** Exercise brief **
Below are records that contain pictures; transcribe the text exactly and omit the pictures.
--- START ---
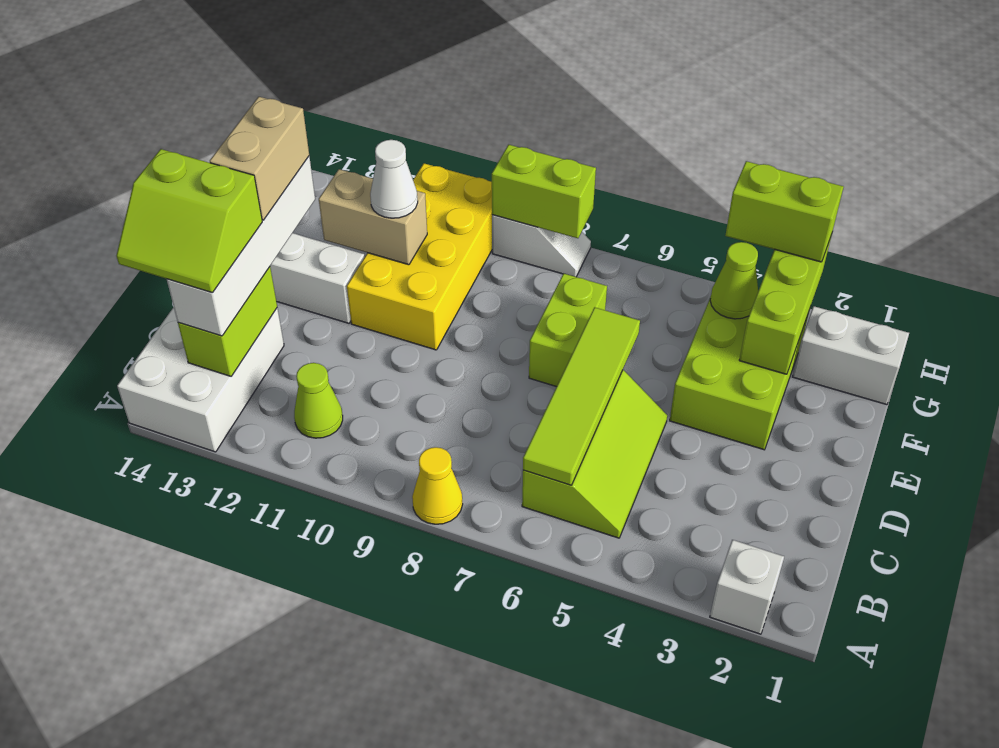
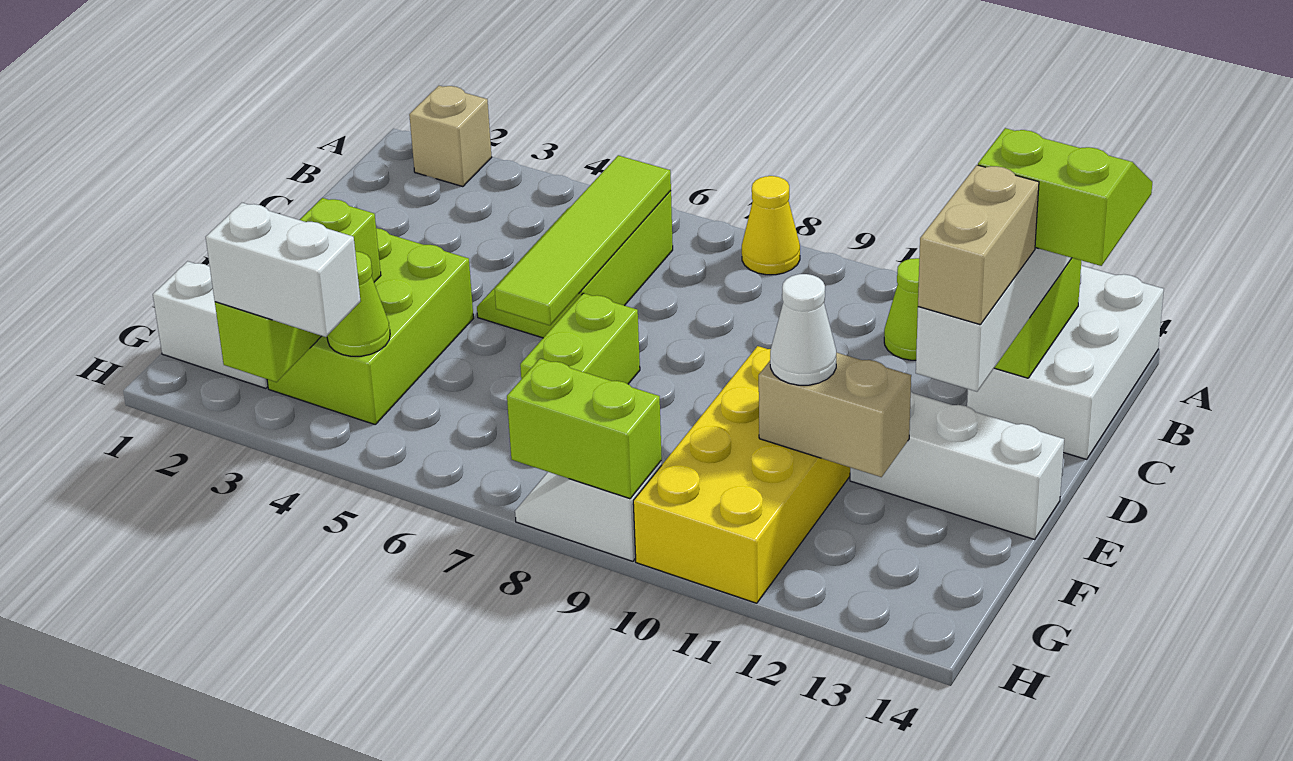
white brick A2 level 1 -> tan brick A2 level 1
lime brick H3:H4 level 3 -> white brick H3:H4 level 3

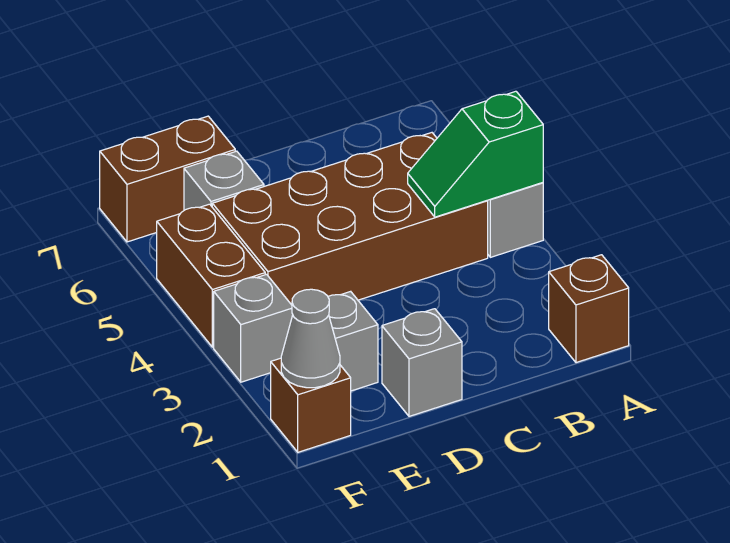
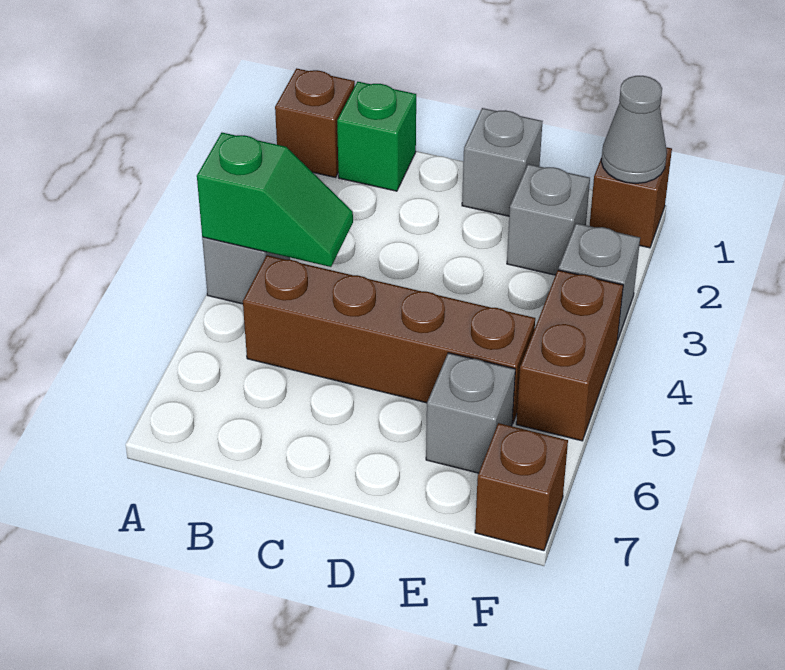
none -> green brick B1 level 1
brown brick B4:E5 level 1 -> brown brick B5:E5 level 1
brown brick E7:F7 level 1 -> brown brick F7 level 1

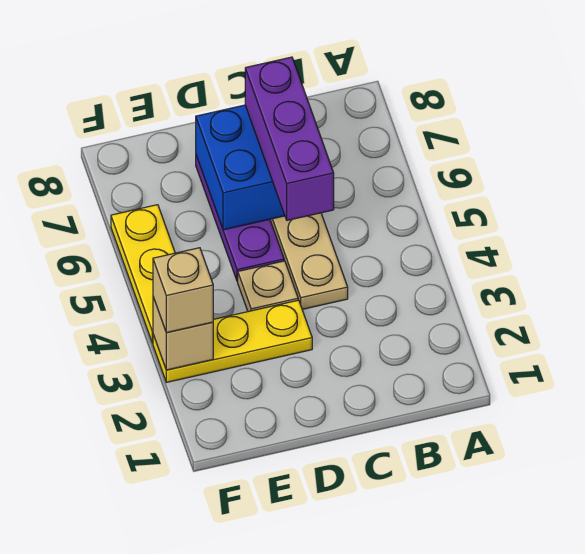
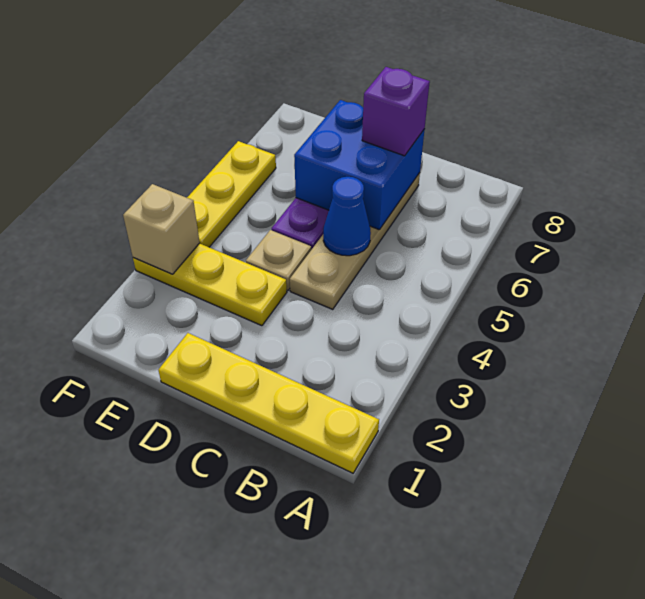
none -> yellow plate A1:D1 level 1
none -> blue cone C5 level 2
purple brick C5:C7 level 3 -> purple brick C7 level 3
tan brick F3 level 3 -> none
--- END ---
** Solution to the exercise **
white brick A2 level 1 -> tan brick A2 level 1
lime brick H3:H4 level 3 -> white brick H3:H4 level 3

none -> green brick B1 level 1
brown brick B4:E5 level 1 -> brown brick B5:E5 level 1
brown brick E7:F7 level 1 -> brown brick F7 level 1

none -> yellow plate A1:D1 level 1
none -> blue cone C5 level 2
purple brick C5:C7 level 3 -> purple brick C7 level 3
tan brick F3 level 3 -> none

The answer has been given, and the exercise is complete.